[Image sets with object changes]
+---+

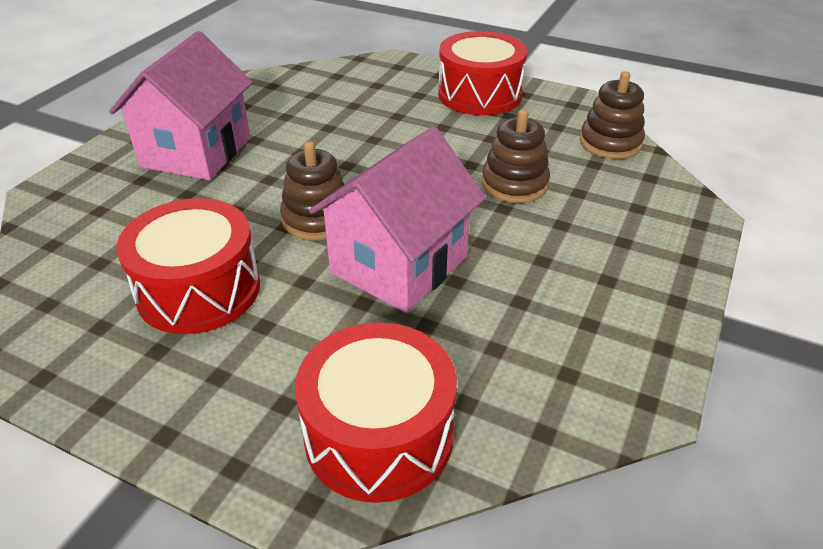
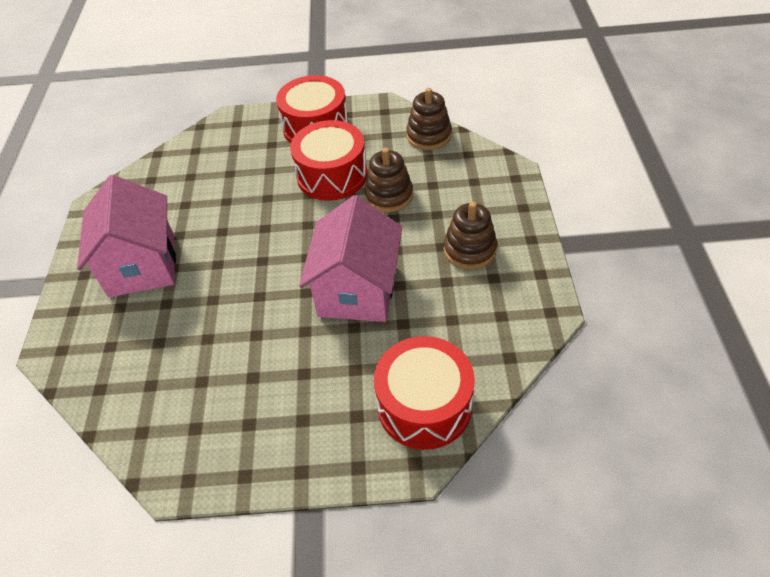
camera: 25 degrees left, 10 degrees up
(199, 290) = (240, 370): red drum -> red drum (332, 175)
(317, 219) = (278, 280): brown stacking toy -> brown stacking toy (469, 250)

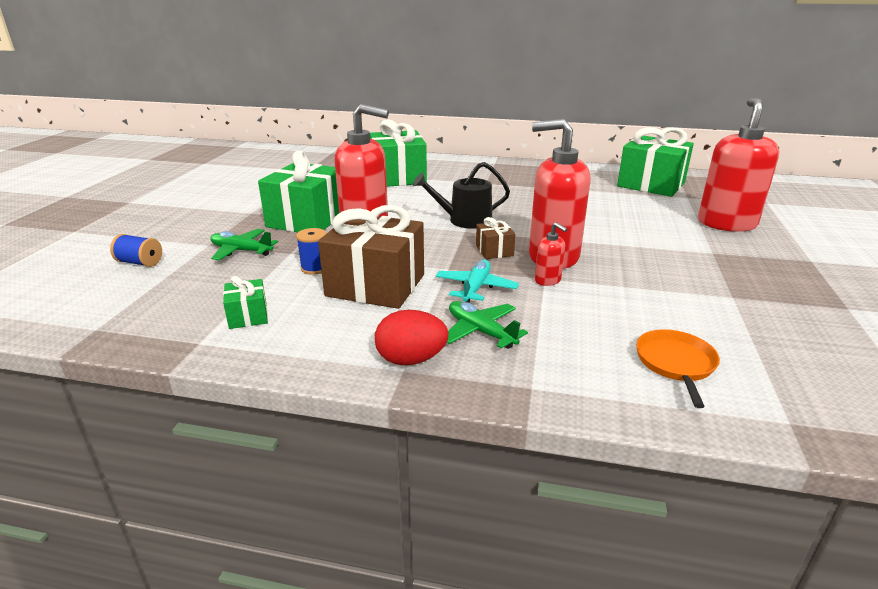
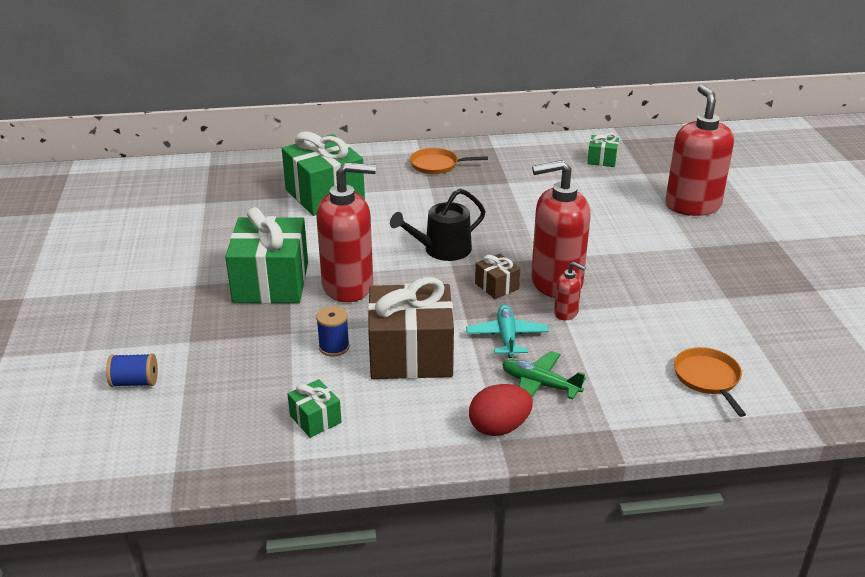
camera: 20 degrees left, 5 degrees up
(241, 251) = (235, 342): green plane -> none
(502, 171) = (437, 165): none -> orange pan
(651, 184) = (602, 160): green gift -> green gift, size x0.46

+---+

_What you are asked to do_. What must be returned is the line with "camera: 20 degrees left, 5 degrees up" plus every line after it to the end of the entries, exactly as they appear.

_Output for this exercise_.
camera: 20 degrees left, 5 degrees up
(241, 251) = (235, 342): green plane -> none
(502, 171) = (437, 165): none -> orange pan
(651, 184) = (602, 160): green gift -> green gift, size x0.46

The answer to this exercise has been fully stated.